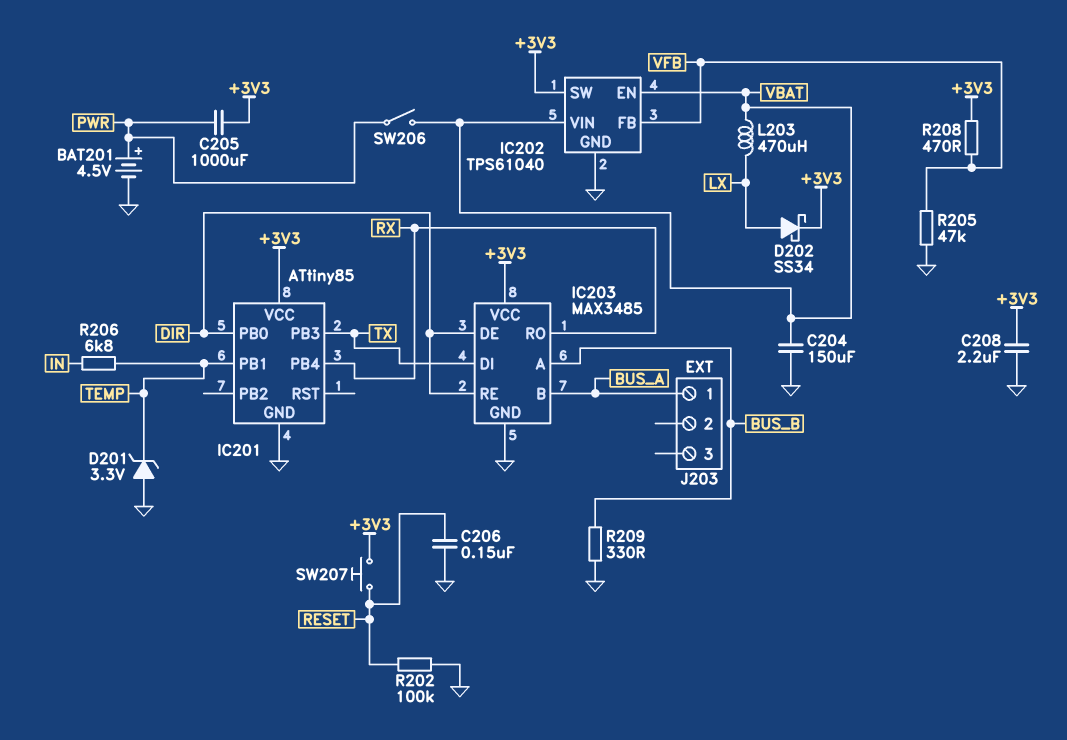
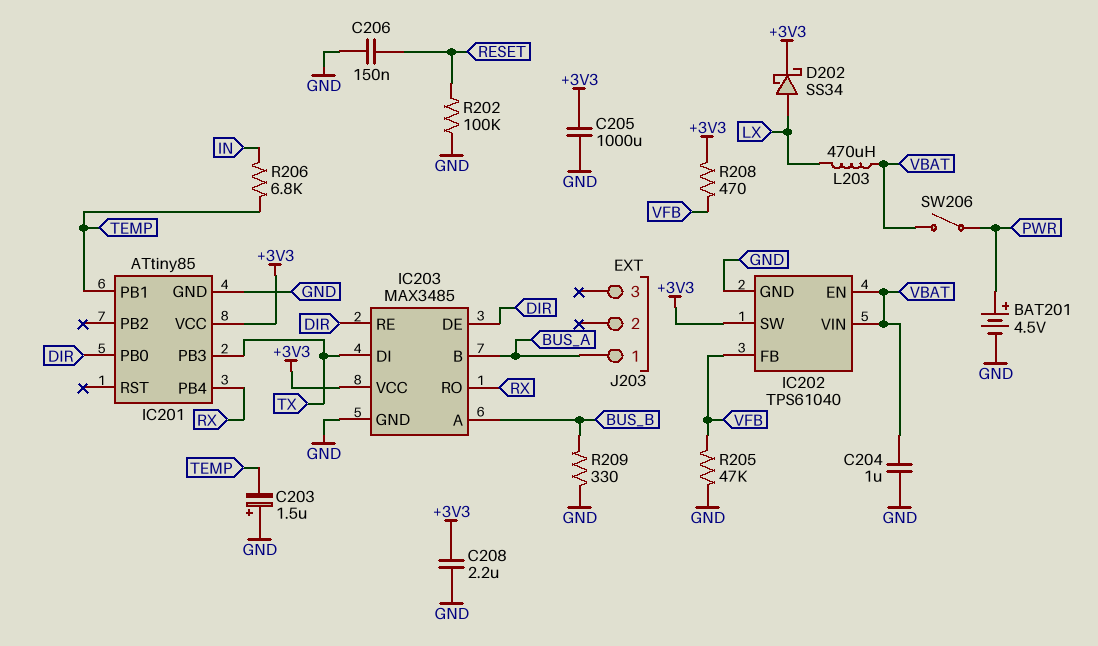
C203: none -> 1.5uF (plus GND, minus TEMP)
C204: 150uF (GND, VBAT) -> 1uF (GND, VBAT)
C205: 1000uF (+3V3, PWR) -> 1000uF (+3V3, GND)
D201: zener 3.3V (A GND, K TEMP) -> none
SW207: button (+3V3, RESET) -> none

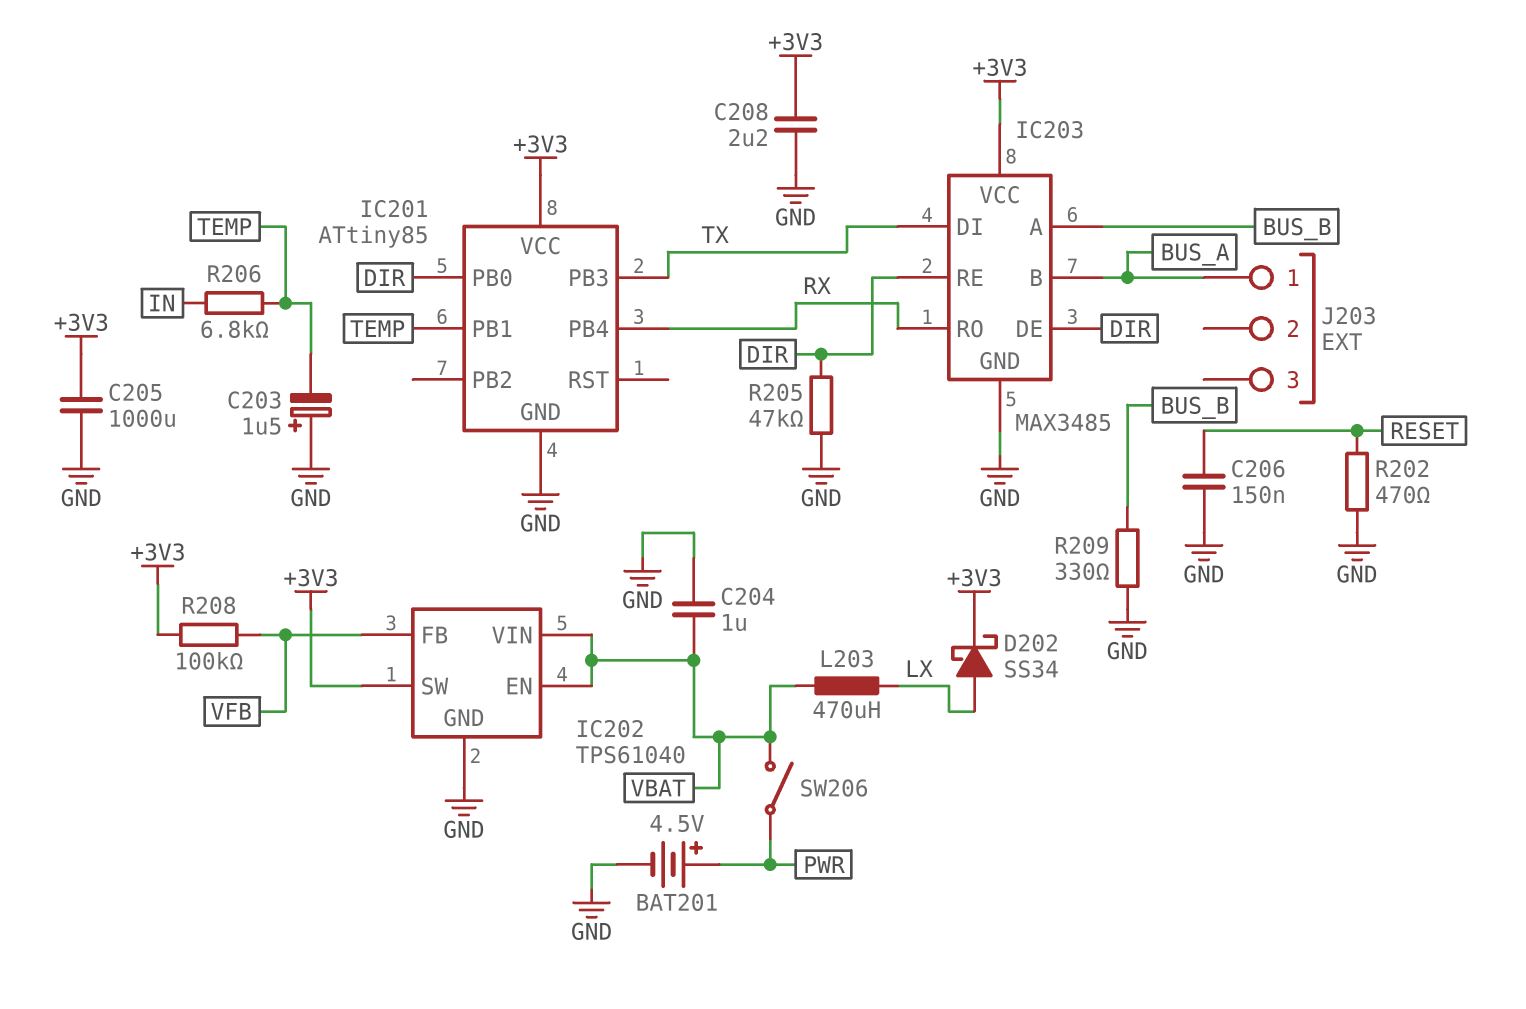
R202: 100k (GND, RESET) -> 470 (GND, RESET)
R205: 47k (GND, VFB) -> 47k (DIR, GND)
R208: 470 (+3V3, VFB) -> 100k (+3V3, VFB)

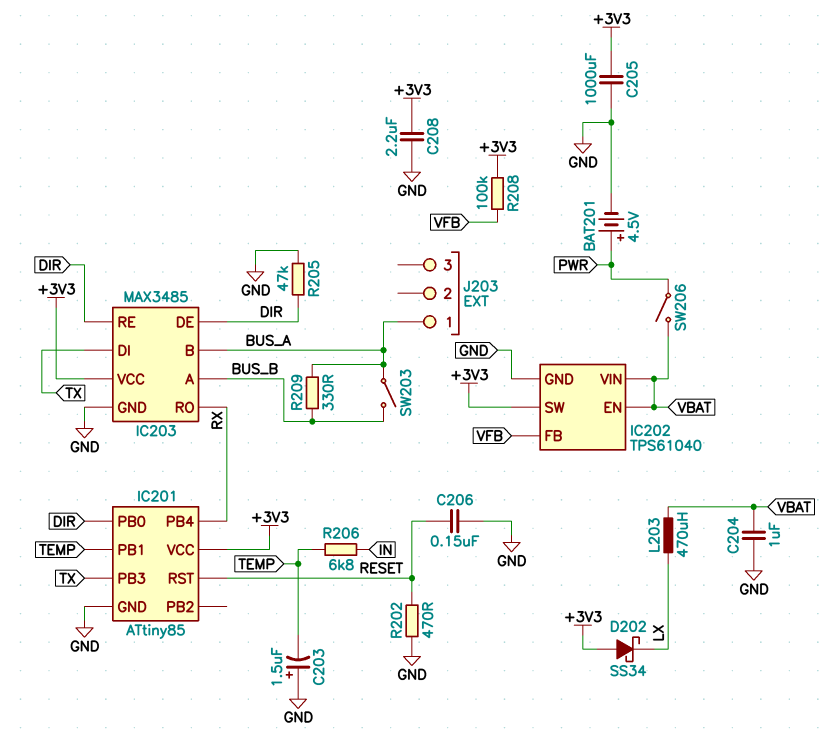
D202: schottky SS34 (A LX, K +3V3) -> schottky SS34 (A +3V3, K LX)
IC201 pin RST: none -> RESET
R209: 330 (BUS_B, GND) -> 330 (BUS_A, BUS_B)
SW203: none -> switch (BUS_A, BUS_B)

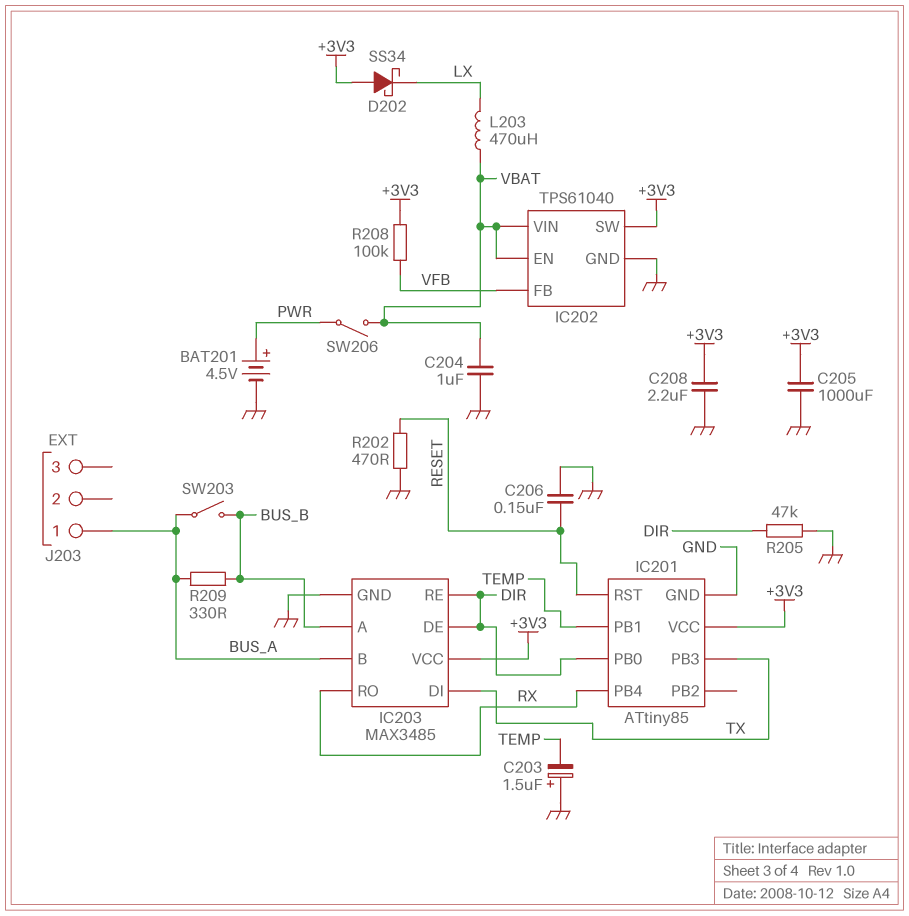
R206: 6.8k (IN, TEMP) -> none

» **HOW TO COMPLETE THIS TASK**:
Scan the listing above. Gather each line that contains the word "TEMP".

» **OUTPUT FOR THIS EXERCISE**:
C203: none -> 1.5uF (plus GND, minus TEMP)
D201: zener 3.3V (A GND, K TEMP) -> none
R206: 6.8k (IN, TEMP) -> none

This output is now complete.